• _WHAT IS EXPECTED_
The answer must be the number of lines in the listing below that contain "none", and nothing else.
──────── INPUT RECORDS ────────
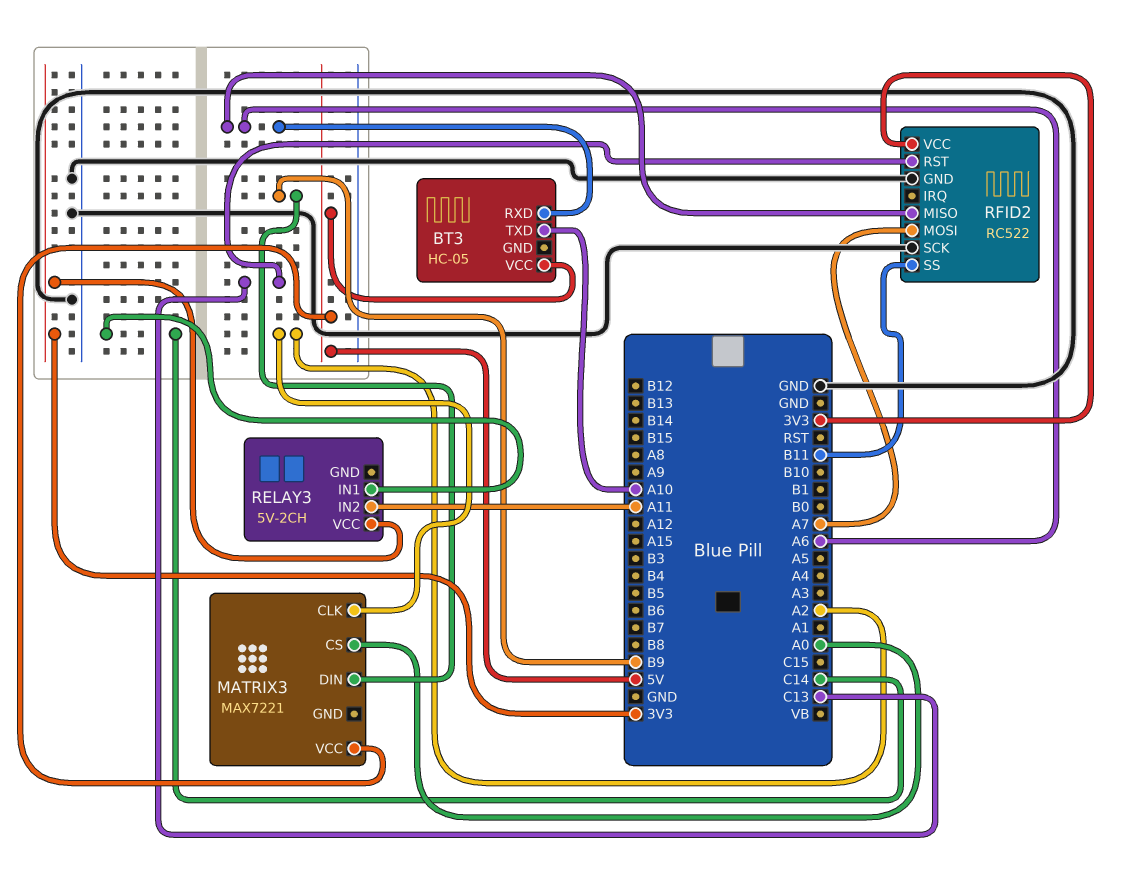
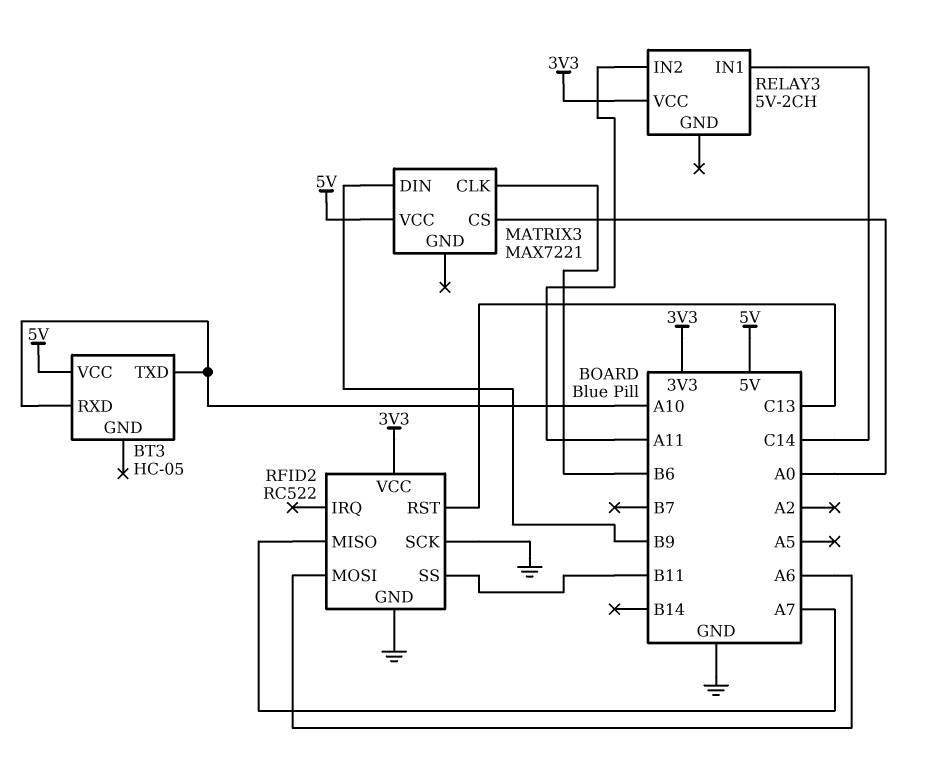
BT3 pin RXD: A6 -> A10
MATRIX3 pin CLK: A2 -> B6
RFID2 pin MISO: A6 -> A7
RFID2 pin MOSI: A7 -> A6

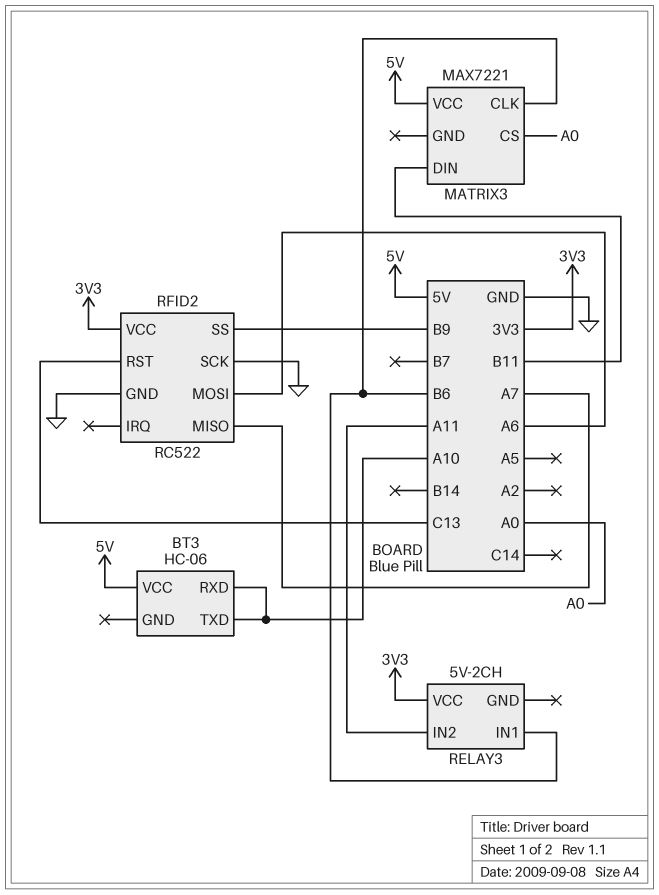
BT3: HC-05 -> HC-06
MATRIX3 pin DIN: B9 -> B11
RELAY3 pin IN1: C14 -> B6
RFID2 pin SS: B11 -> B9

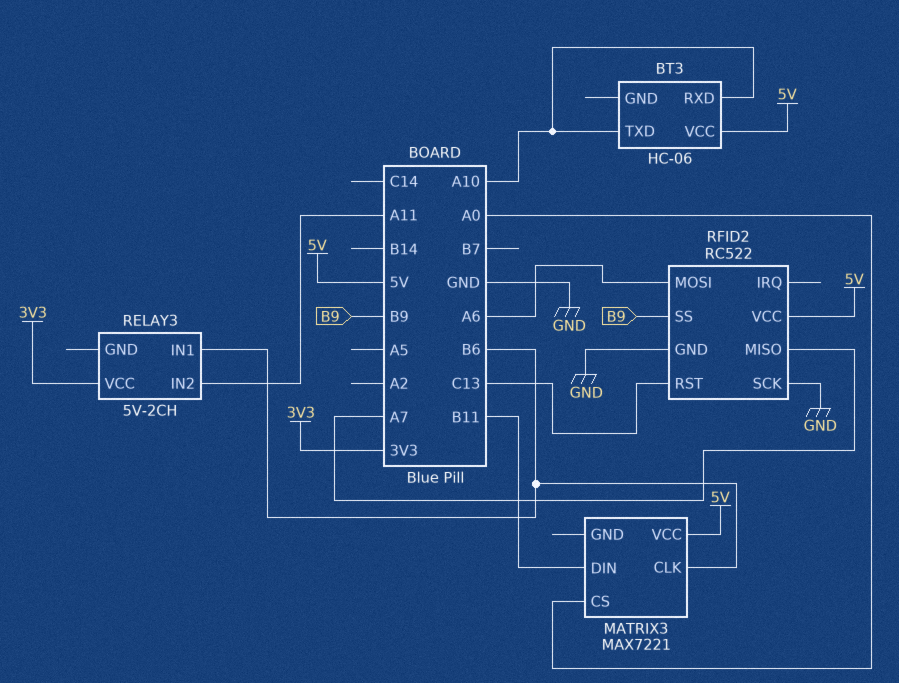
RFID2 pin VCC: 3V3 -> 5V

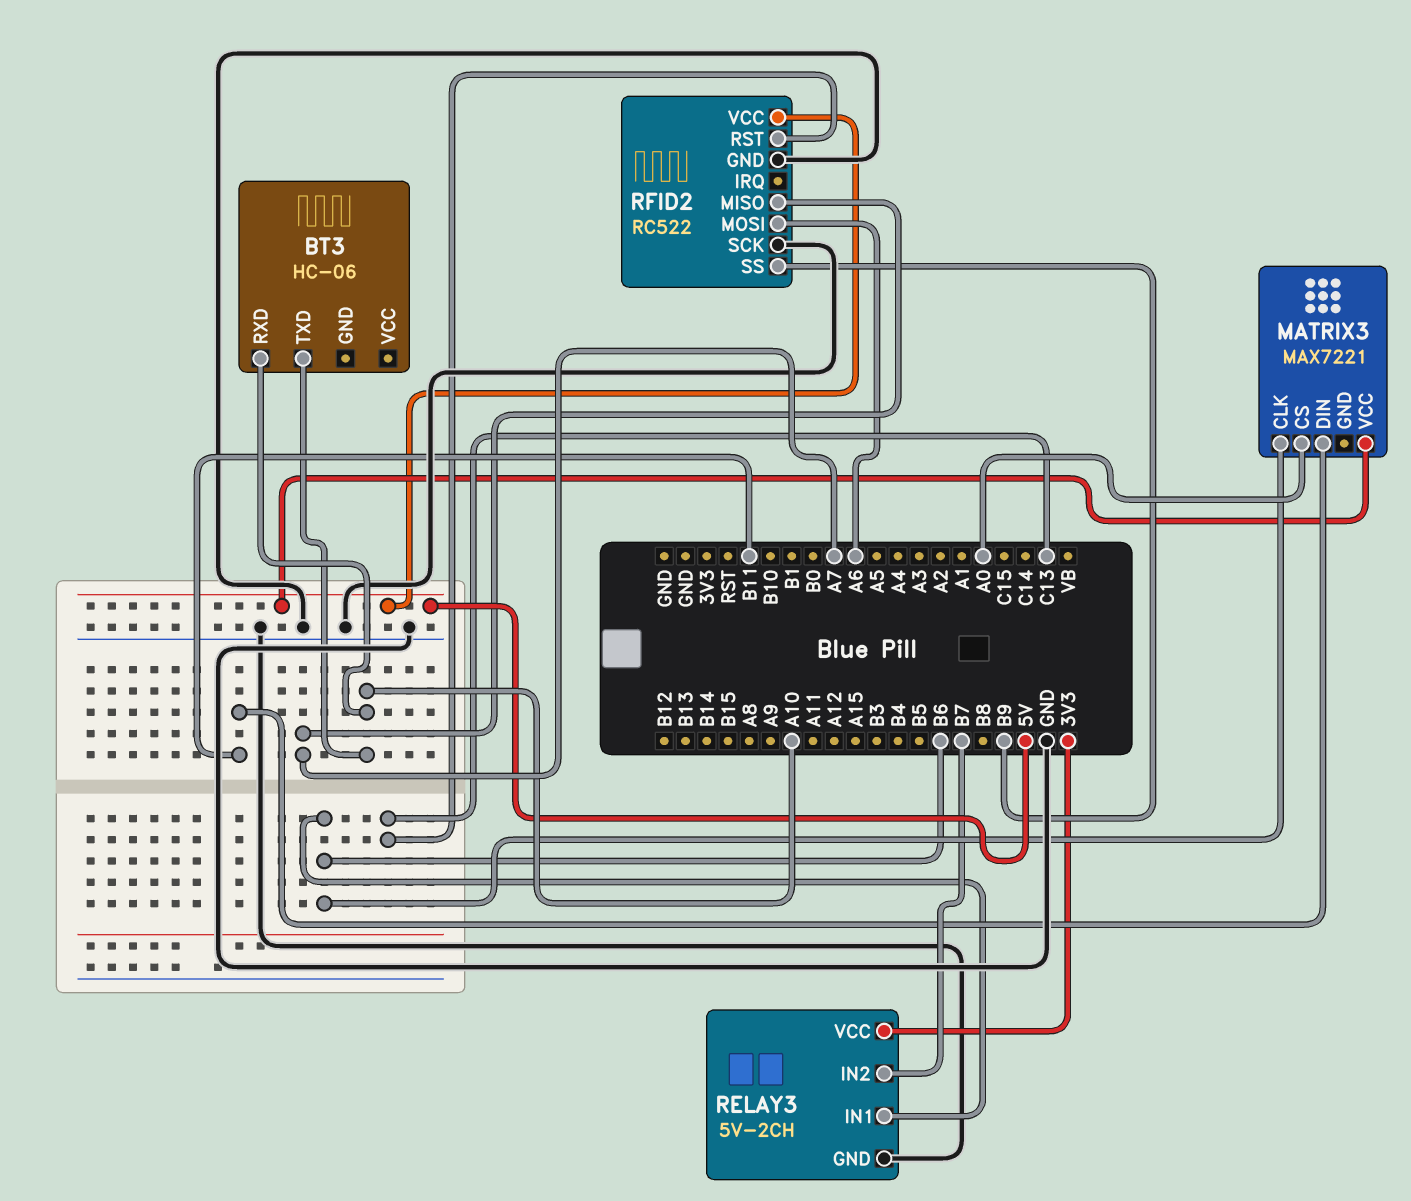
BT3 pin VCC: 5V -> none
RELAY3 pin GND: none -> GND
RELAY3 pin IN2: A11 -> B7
────────
──────── INPUT RECORDS ────────
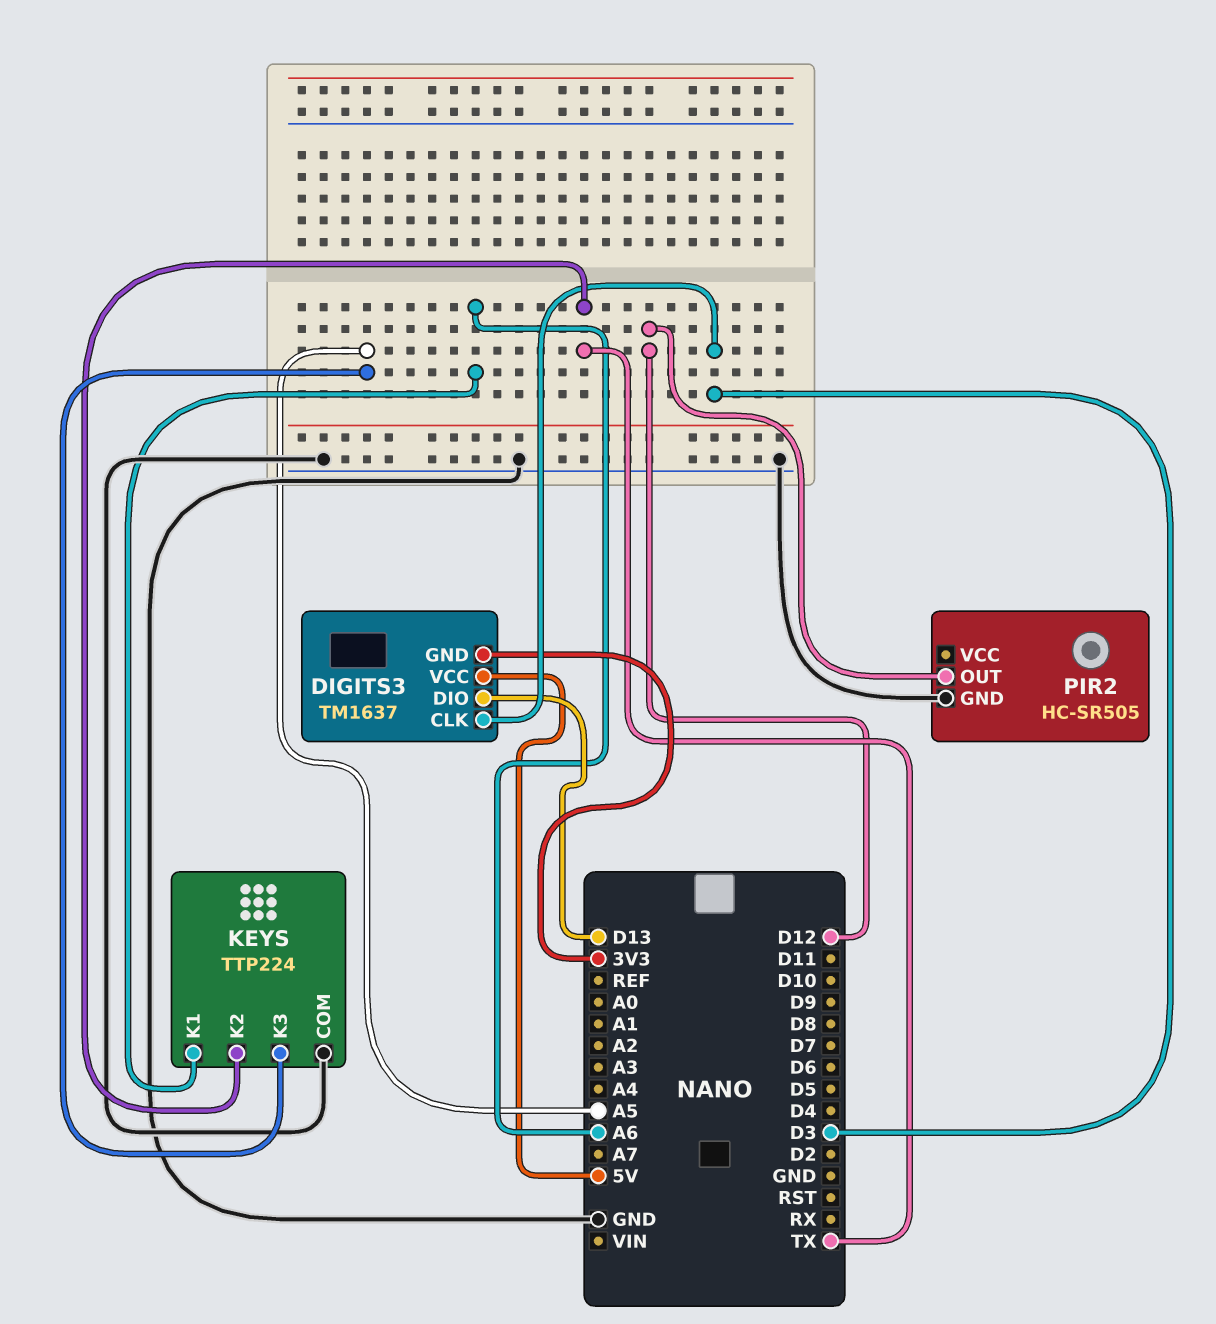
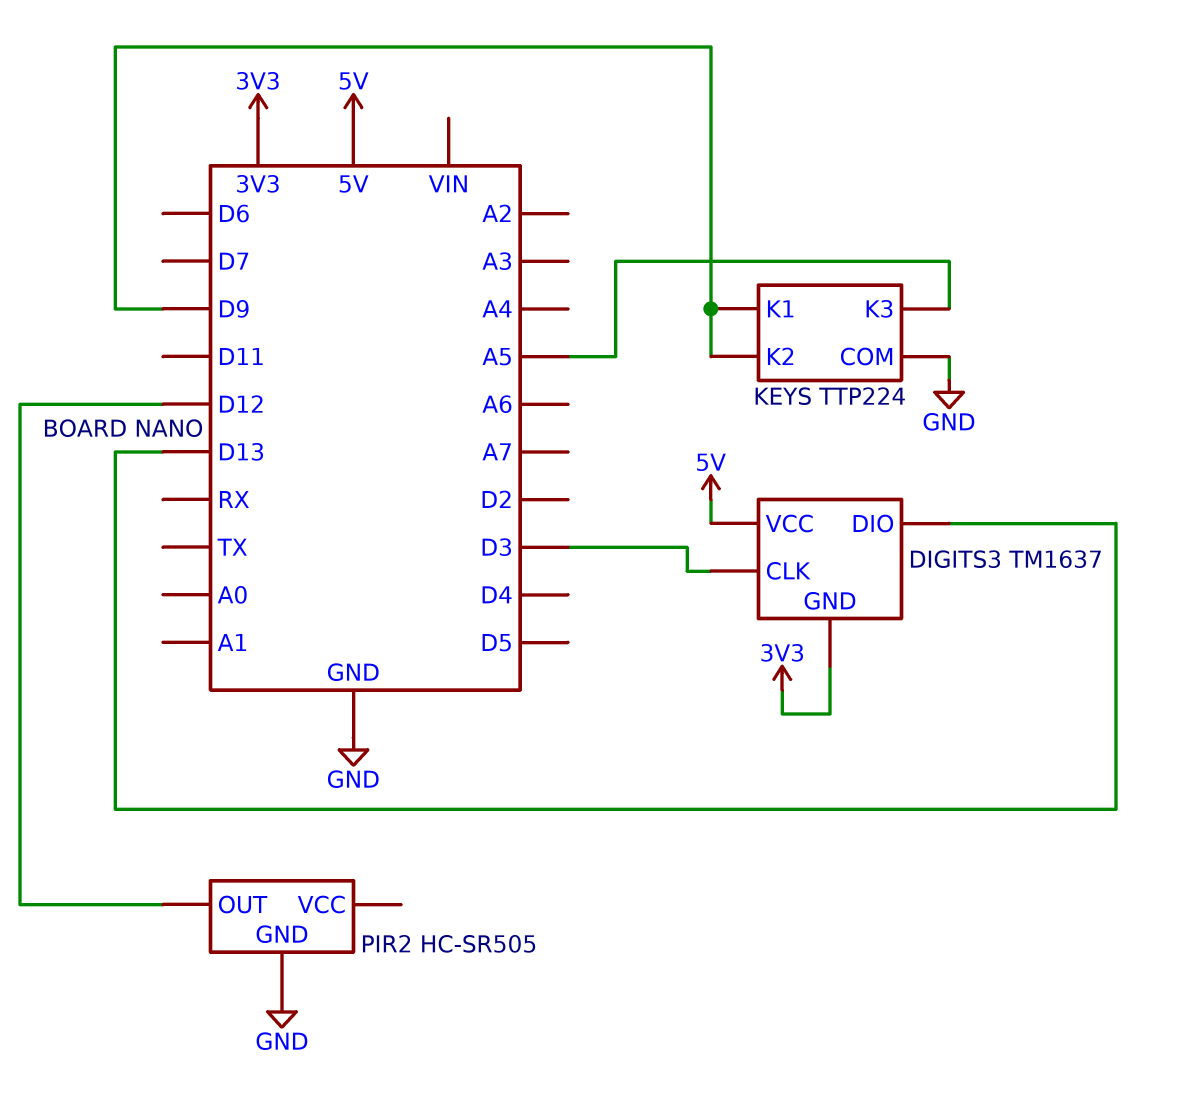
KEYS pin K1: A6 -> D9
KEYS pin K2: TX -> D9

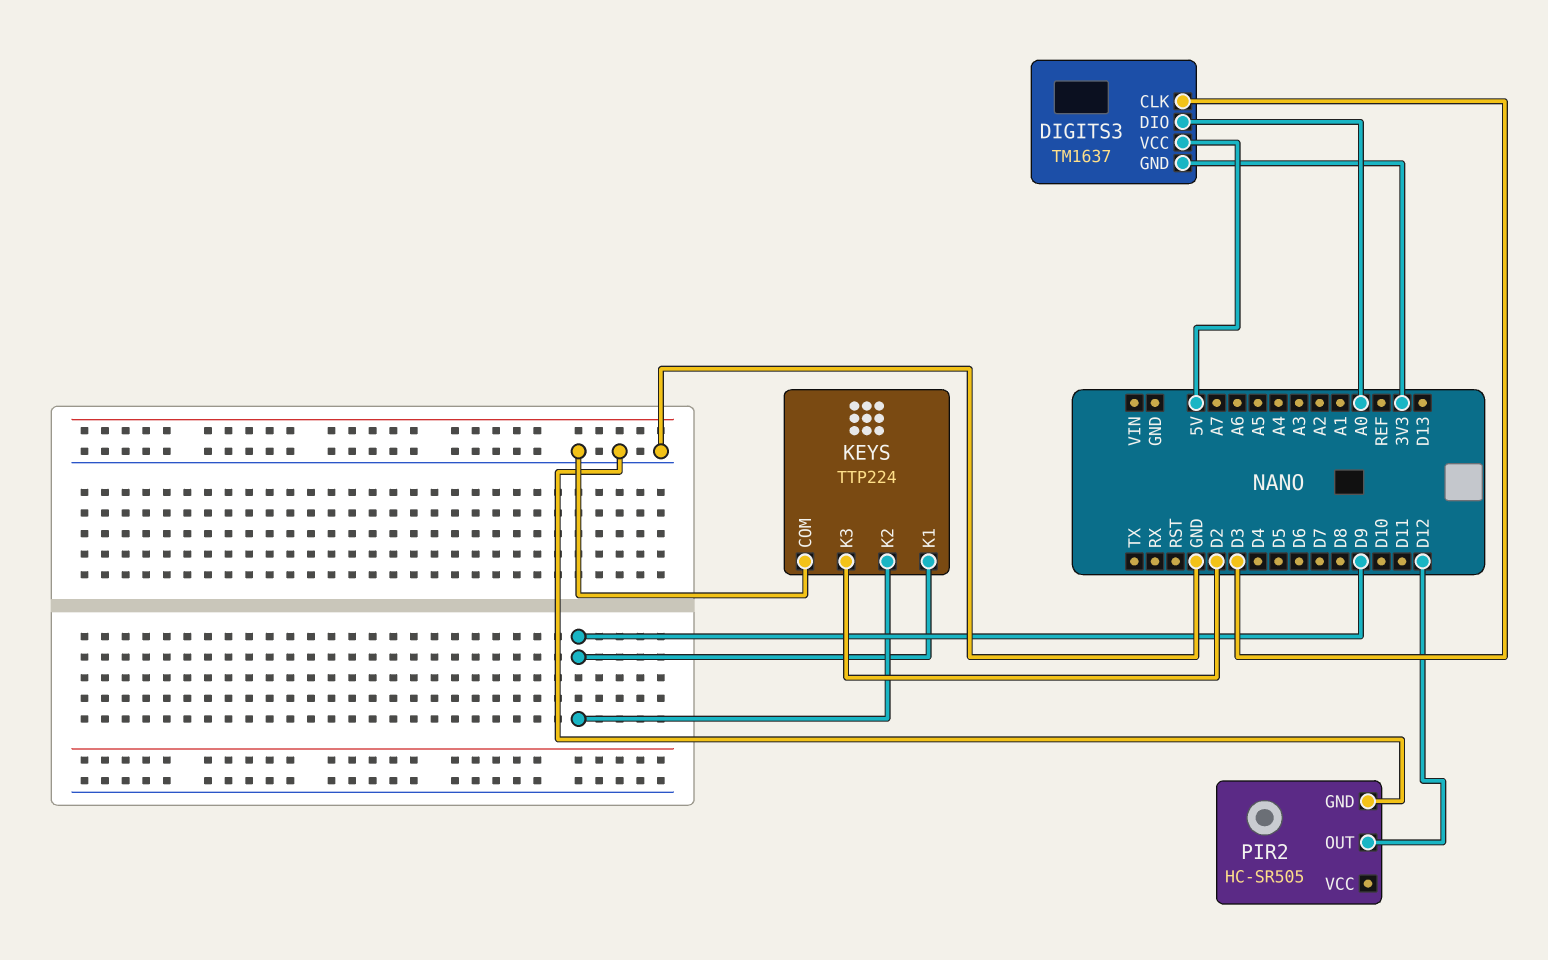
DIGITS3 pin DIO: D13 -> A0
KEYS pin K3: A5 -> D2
────────
──────── INPUT RECORDS ────────
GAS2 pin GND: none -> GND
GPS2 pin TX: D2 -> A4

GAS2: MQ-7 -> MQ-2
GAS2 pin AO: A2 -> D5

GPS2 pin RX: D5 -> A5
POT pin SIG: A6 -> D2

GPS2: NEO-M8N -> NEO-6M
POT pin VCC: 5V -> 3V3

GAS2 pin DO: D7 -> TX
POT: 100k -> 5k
────────
• _TASK RESPONSE_
3